Description of the task → Report every line in the rows below that contains the word "green". Case counts.

Information given →

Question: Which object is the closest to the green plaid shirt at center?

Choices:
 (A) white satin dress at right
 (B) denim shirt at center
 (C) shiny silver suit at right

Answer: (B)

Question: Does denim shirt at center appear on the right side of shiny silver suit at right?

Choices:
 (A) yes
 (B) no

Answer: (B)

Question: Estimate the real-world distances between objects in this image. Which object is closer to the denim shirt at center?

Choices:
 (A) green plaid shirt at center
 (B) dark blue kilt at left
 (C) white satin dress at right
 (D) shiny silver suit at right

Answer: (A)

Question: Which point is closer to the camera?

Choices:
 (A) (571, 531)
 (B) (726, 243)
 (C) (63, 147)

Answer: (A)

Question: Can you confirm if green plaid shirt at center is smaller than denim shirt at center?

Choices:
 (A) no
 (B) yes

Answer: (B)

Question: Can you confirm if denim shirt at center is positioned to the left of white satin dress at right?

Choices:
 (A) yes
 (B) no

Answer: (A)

* * *

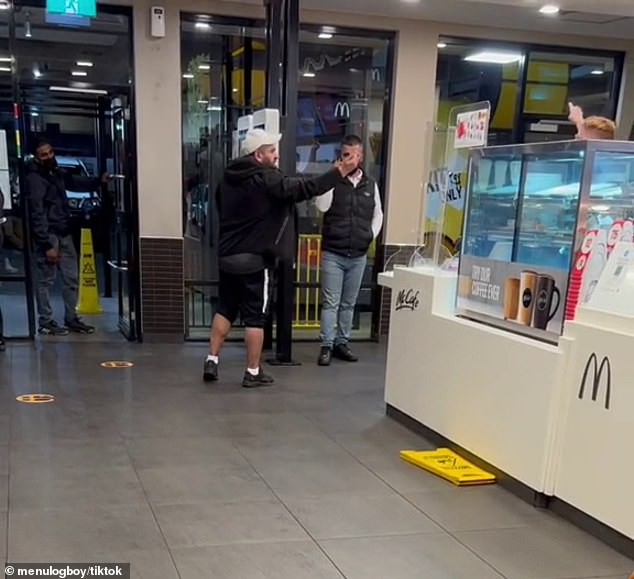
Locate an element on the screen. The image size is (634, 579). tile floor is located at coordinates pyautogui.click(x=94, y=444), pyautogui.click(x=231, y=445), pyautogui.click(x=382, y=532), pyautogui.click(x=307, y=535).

Completed exercise →
Question: Which object is the closest to the green plaid shirt at center?
 (A) green plaid shirt at center
Question: Can you confirm if green plaid shirt at center is smaller than denim shirt at center?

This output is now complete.